[How to complete this task]
Give again, word for word, every line in the entries below from the line with "camera: 175 degrees right, 10 degrees up" up to and including the line with "(560, 290) = (384, 315): none -> white pencil", and no other line.

Object tracking records
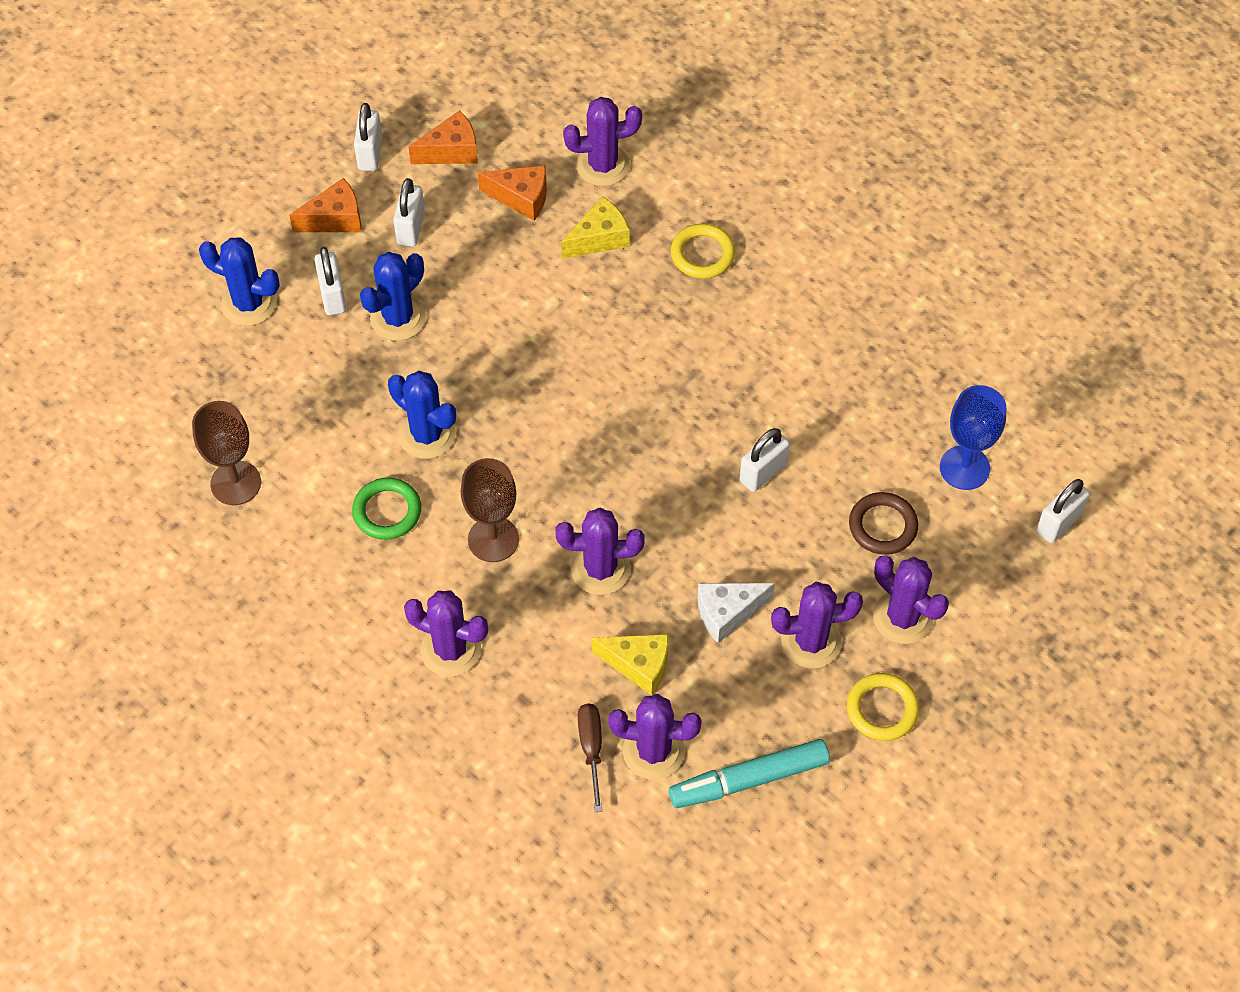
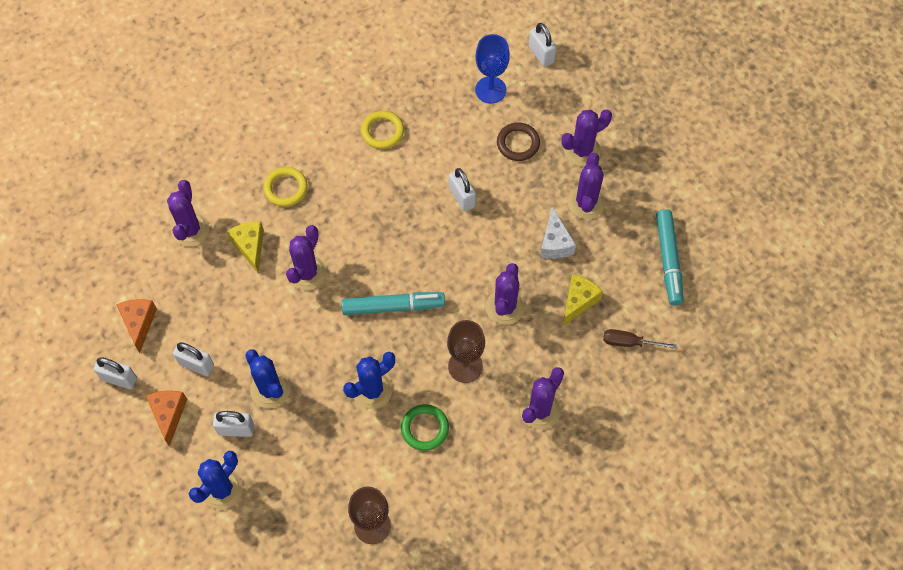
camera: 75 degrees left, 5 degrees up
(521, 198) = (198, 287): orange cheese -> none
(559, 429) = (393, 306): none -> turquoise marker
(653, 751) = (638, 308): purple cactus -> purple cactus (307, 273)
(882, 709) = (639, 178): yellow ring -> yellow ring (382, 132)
--
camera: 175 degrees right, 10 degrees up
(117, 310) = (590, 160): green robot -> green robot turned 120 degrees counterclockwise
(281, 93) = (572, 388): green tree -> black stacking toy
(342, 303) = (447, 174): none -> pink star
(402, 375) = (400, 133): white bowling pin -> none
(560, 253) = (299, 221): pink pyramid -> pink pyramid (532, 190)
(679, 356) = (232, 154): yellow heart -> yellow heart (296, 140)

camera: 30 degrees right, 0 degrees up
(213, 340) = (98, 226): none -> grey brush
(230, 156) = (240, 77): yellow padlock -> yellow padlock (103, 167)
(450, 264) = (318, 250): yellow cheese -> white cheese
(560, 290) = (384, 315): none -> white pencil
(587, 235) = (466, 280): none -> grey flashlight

[Output of the exercise]
camera: 175 degrees right, 10 degrees up
(117, 310) = (590, 160): green robot -> green robot turned 120 degrees counterclockwise
(281, 93) = (572, 388): green tree -> black stacking toy
(342, 303) = (447, 174): none -> pink star
(402, 375) = (400, 133): white bowling pin -> none
(560, 253) = (299, 221): pink pyramid -> pink pyramid (532, 190)
(679, 356) = (232, 154): yellow heart -> yellow heart (296, 140)

camera: 30 degrees right, 0 degrees up
(213, 340) = (98, 226): none -> grey brush
(230, 156) = (240, 77): yellow padlock -> yellow padlock (103, 167)
(450, 264) = (318, 250): yellow cheese -> white cheese
(560, 290) = (384, 315): none -> white pencil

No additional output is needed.